Stored items:
== Segment start ==

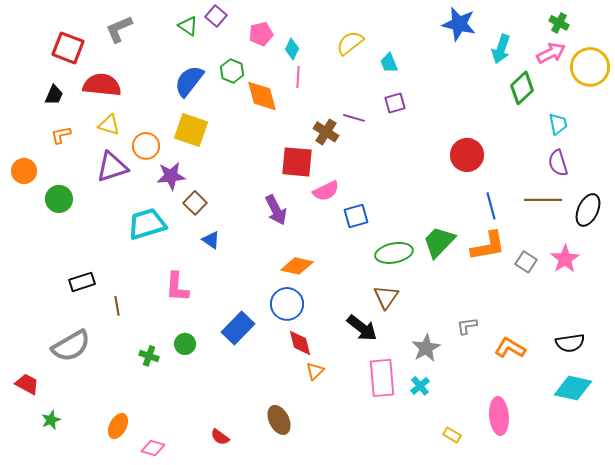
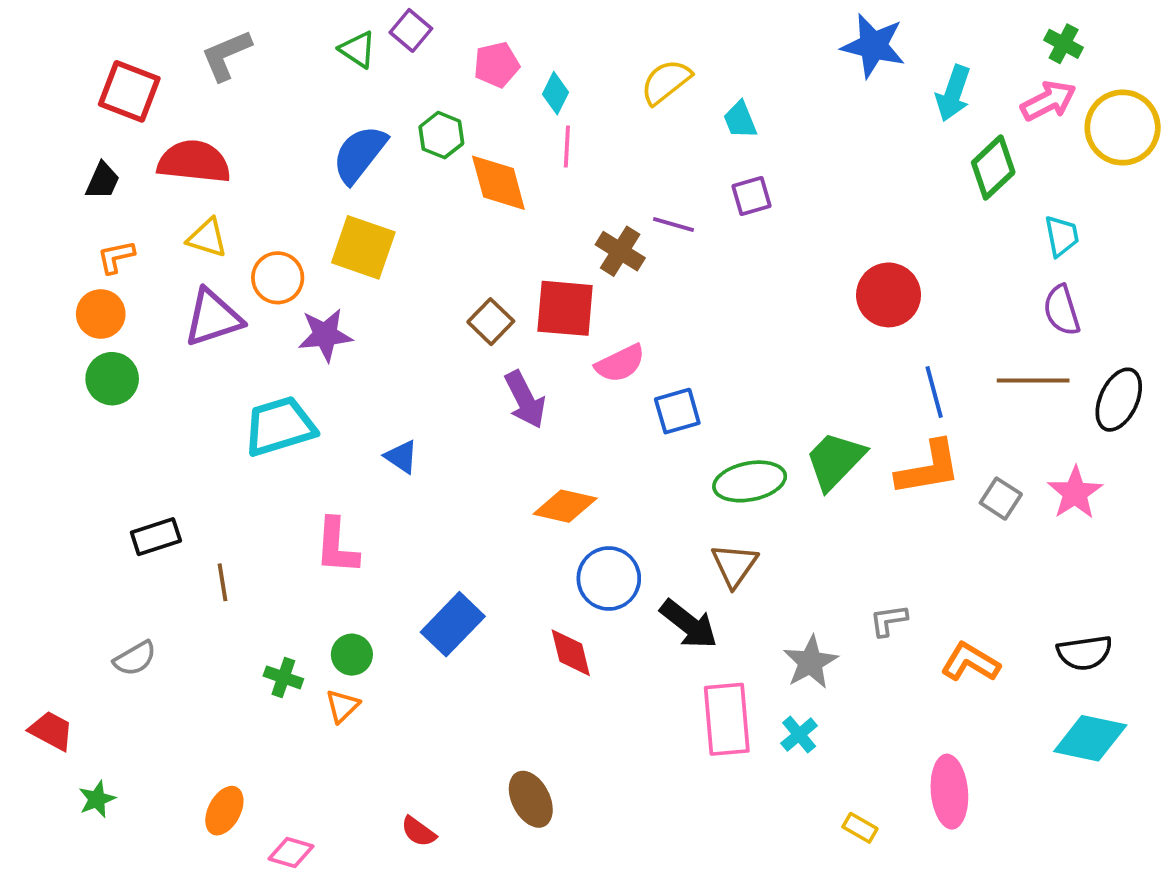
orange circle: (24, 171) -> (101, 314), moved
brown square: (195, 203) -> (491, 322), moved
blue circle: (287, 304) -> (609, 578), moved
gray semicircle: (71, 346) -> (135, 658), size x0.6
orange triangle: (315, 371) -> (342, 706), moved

== Segment end ==

Exercise objective:
Exact copies of the line containing "gray semicircle: (71, 346)" and of every line after it through the end of the entries are all that should be output.

Exercise solution:
gray semicircle: (71, 346) -> (135, 658), size x0.6
orange triangle: (315, 371) -> (342, 706), moved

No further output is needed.